Would you please transcribe the records below from the line with "R3: 470 (IC3/IO4, SIG14)" through their final line, exactly and with no other lines?

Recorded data
- - - - - - -

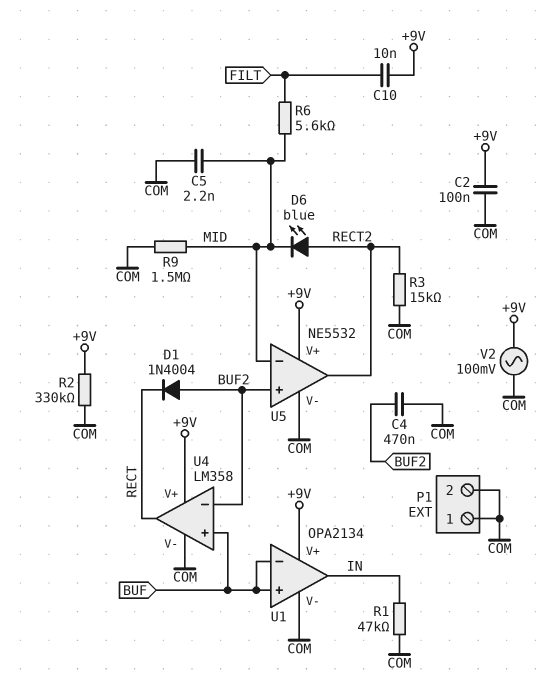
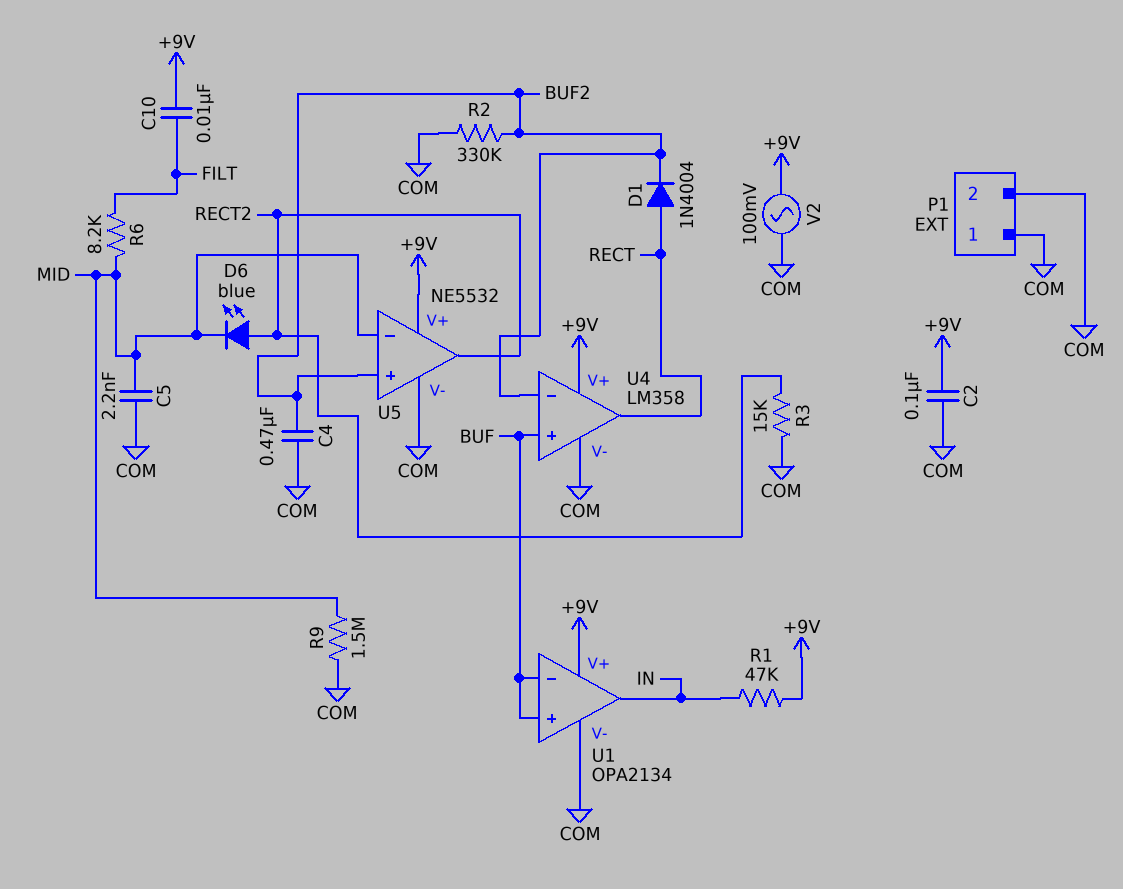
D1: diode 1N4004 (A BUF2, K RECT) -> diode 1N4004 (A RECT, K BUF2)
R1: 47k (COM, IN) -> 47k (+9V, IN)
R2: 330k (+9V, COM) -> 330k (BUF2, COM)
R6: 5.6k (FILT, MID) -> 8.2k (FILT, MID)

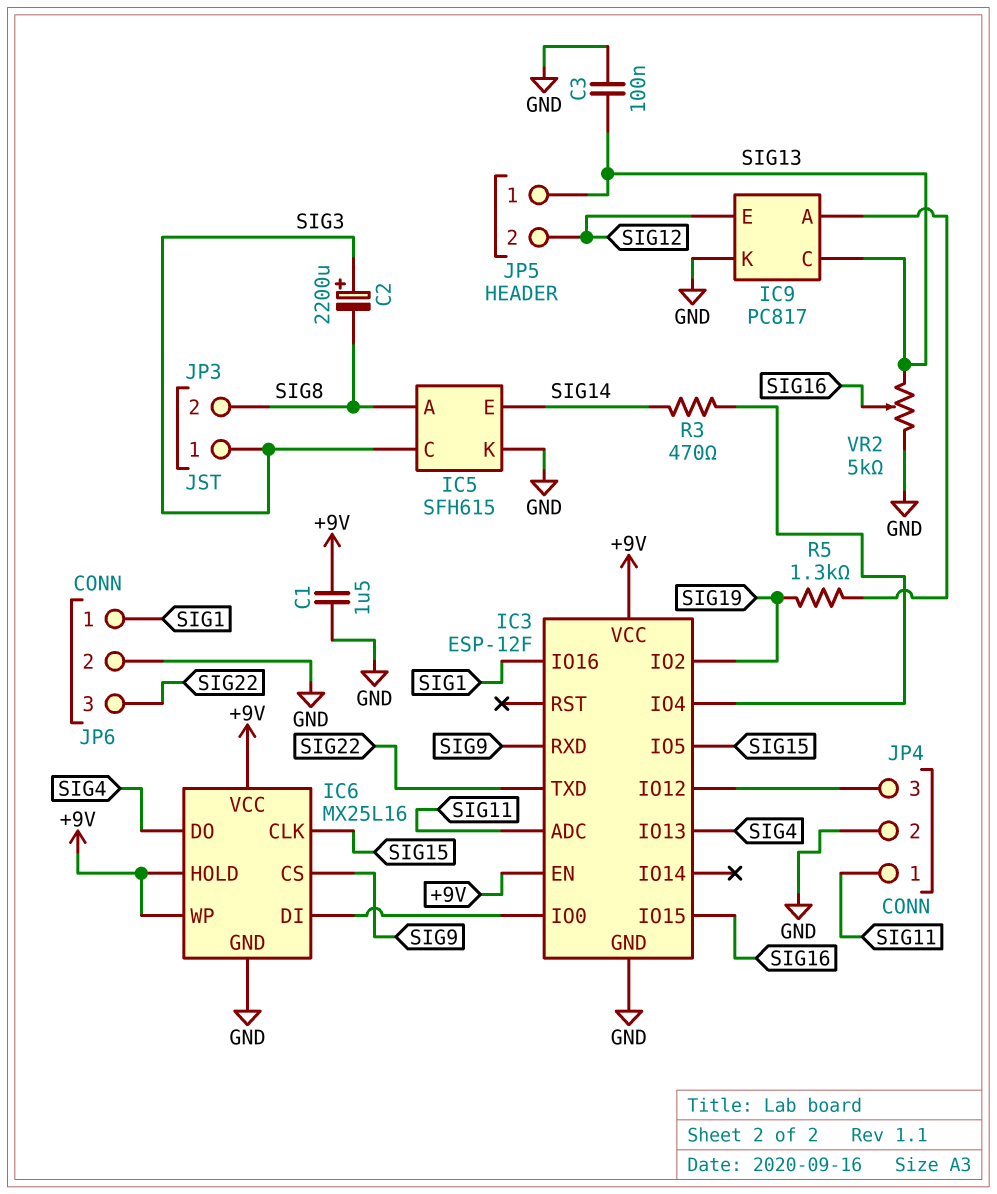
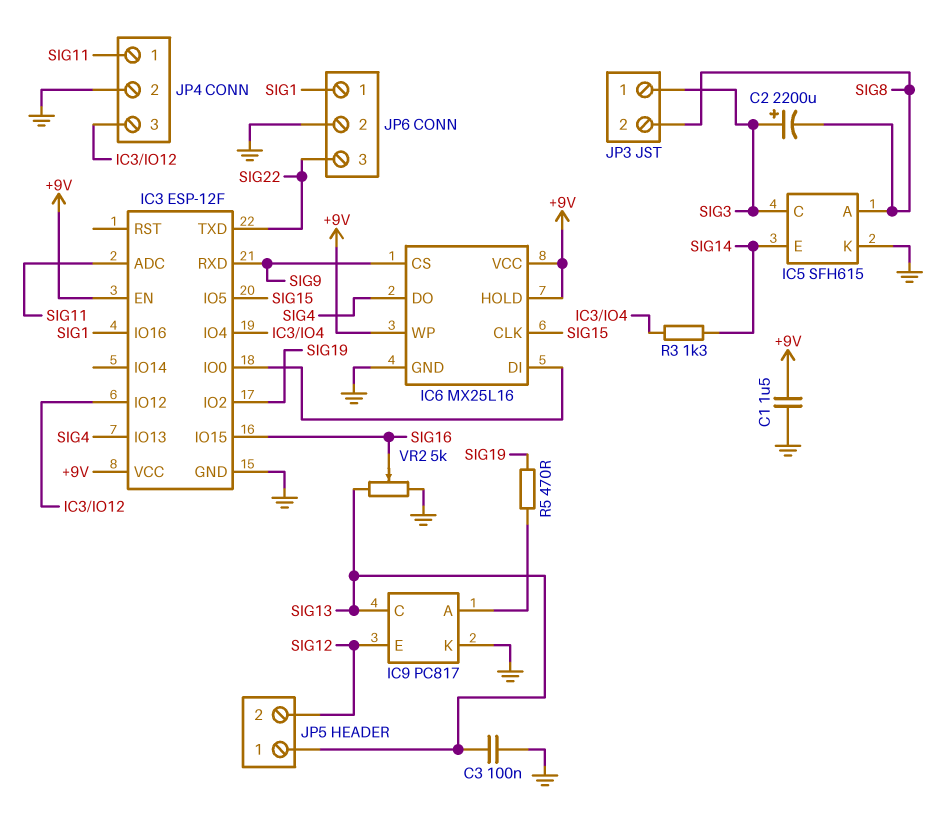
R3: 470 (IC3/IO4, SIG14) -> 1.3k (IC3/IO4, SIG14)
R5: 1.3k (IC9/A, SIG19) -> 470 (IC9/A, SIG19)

- - - - - - -

__Result__:
R3: 470 (IC3/IO4, SIG14) -> 1.3k (IC3/IO4, SIG14)
R5: 1.3k (IC9/A, SIG19) -> 470 (IC9/A, SIG19)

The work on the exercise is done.